## Exercise directions
Look for the word "brown" in the entries below, then copy every line that has it.

## Source material
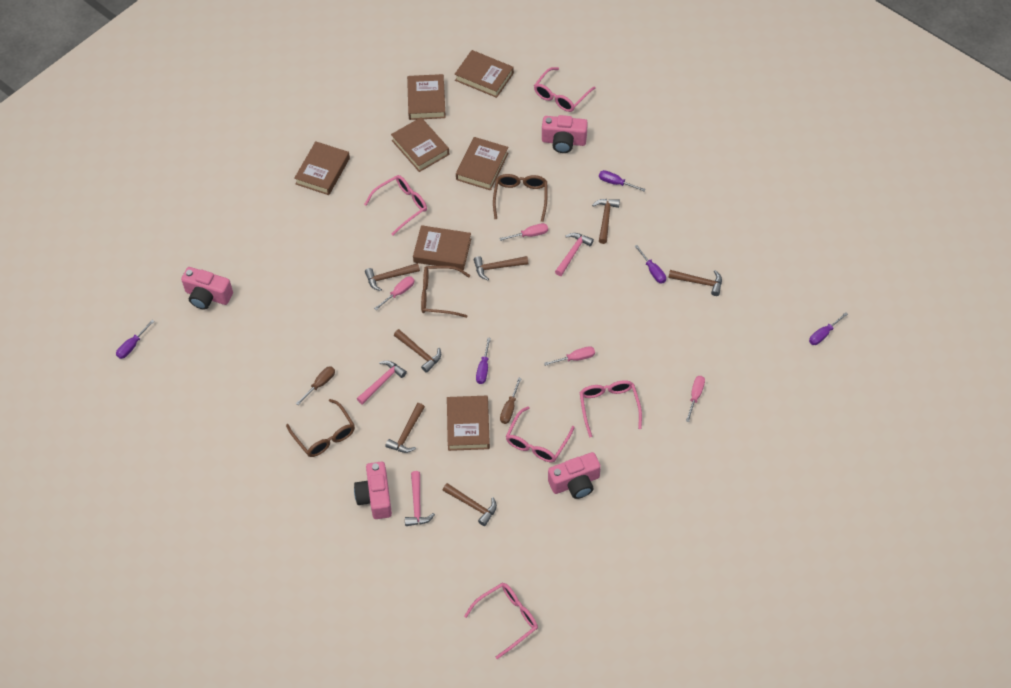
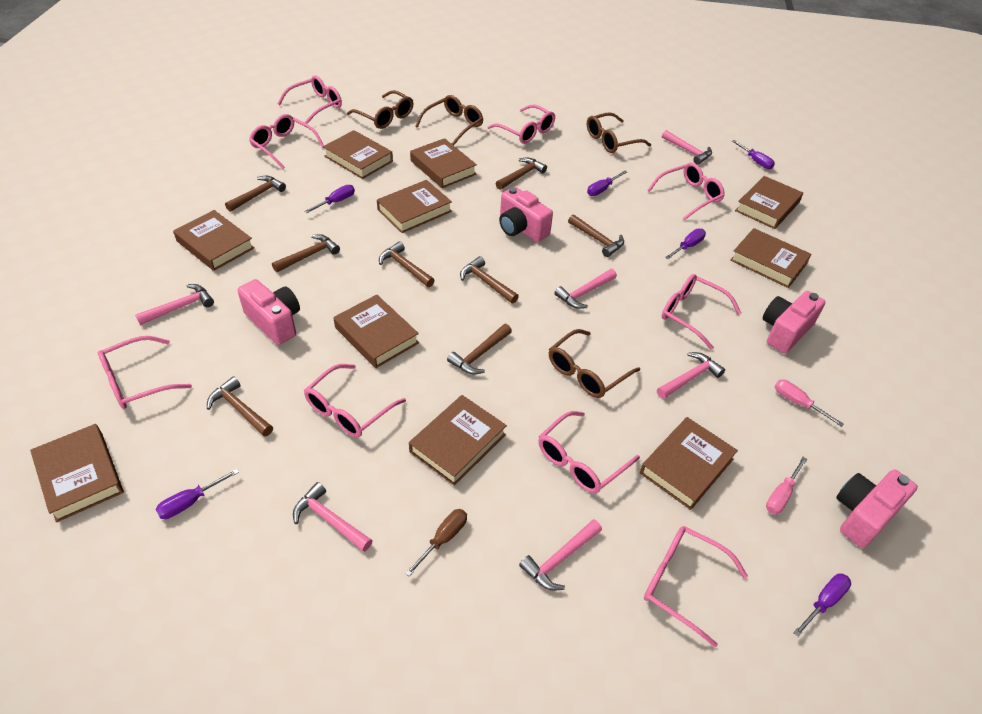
brown book: 7 -> 10
brown glasses: 3 -> 4
brown hammer: 7 -> 8
brown screwdriver: 2 -> 1
pink glasses: 5 -> 9
pink hammer: 3 -> 6
pink screwdriver: 4 -> 2
purple screwdriver: 5 -> 6

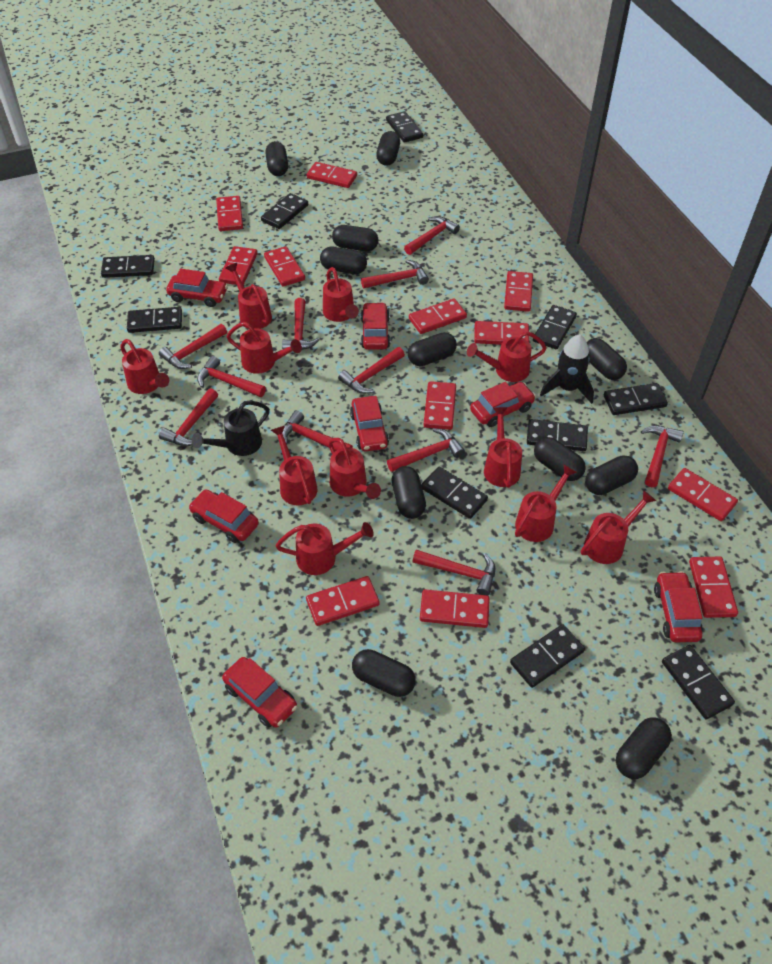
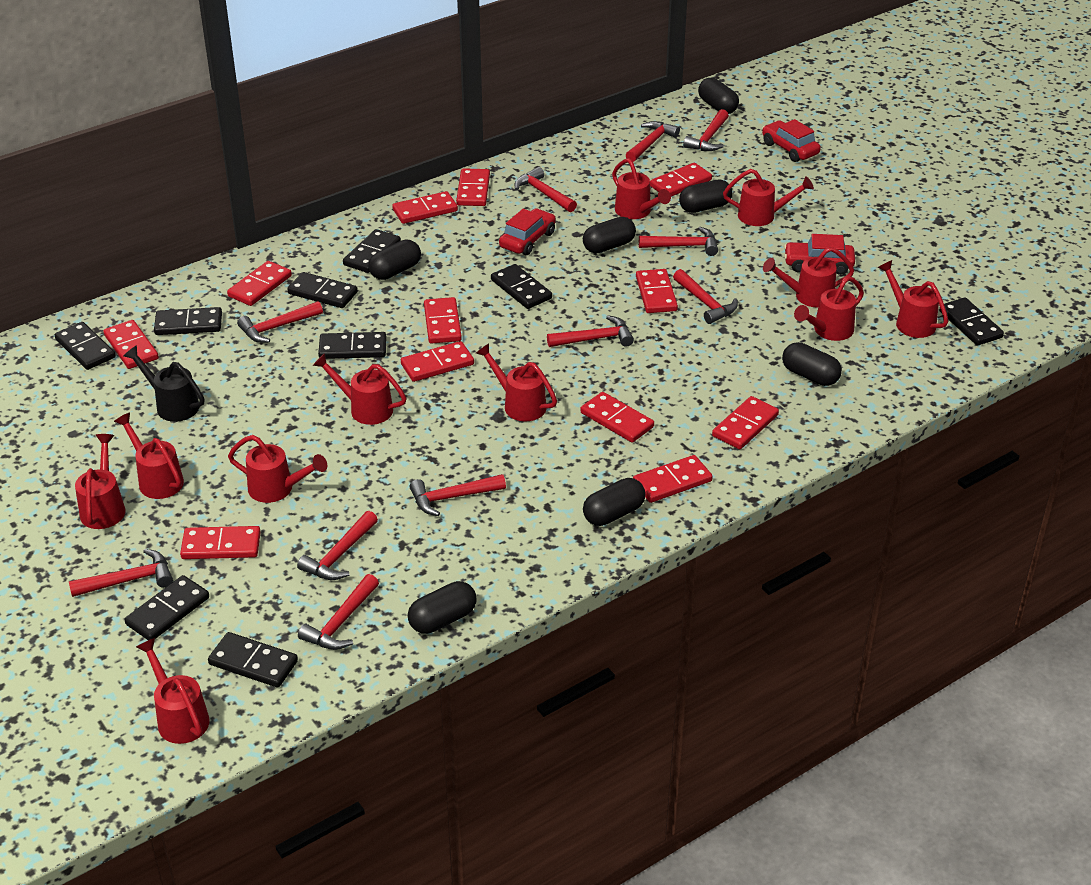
black capsule: 11 -> 7
black domino: 10 -> 9
black rocket: 1 -> 0
red car: 7 -> 3

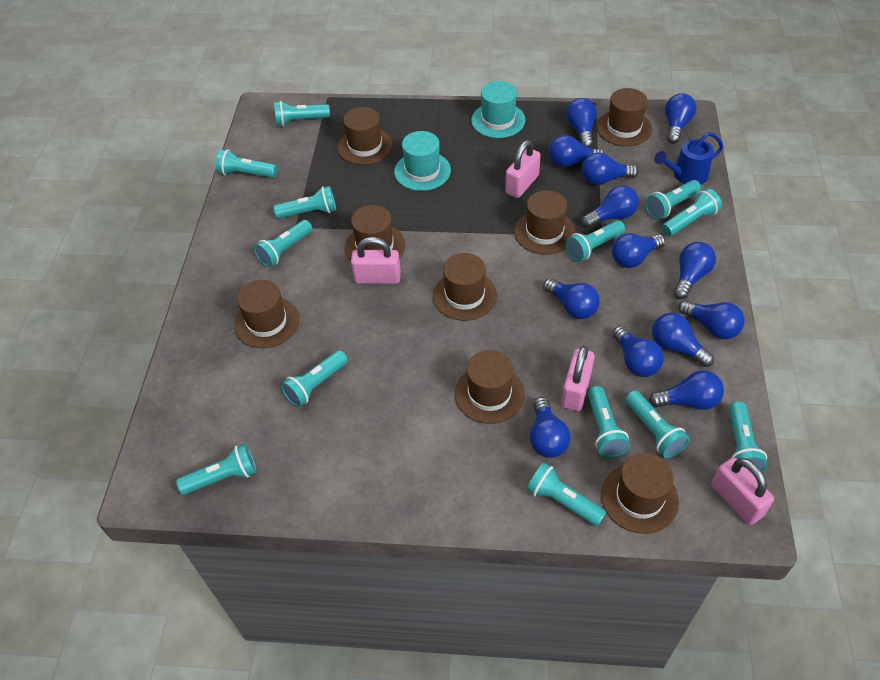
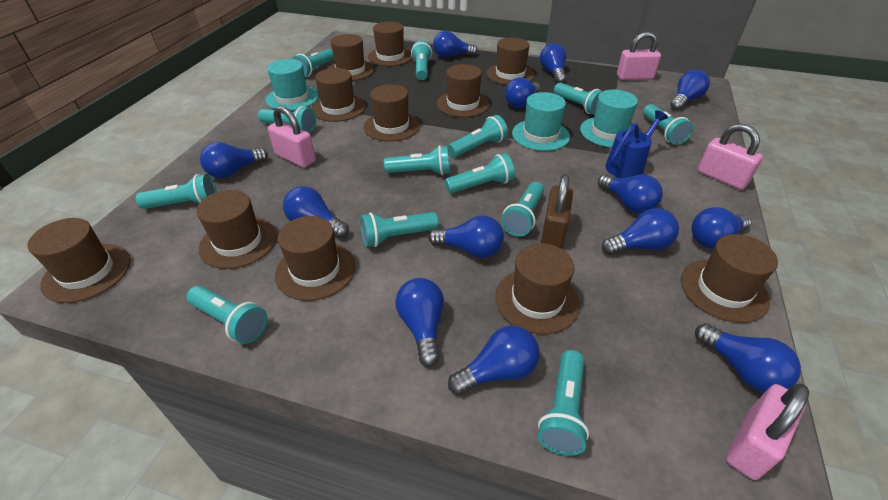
brown hat: 8 -> 11
brown padlock: 0 -> 1
turquoise hat: 2 -> 3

## Solved exercise
brown book: 7 -> 10
brown glasses: 3 -> 4
brown hammer: 7 -> 8
brown screwdriver: 2 -> 1
brown hat: 8 -> 11
brown padlock: 0 -> 1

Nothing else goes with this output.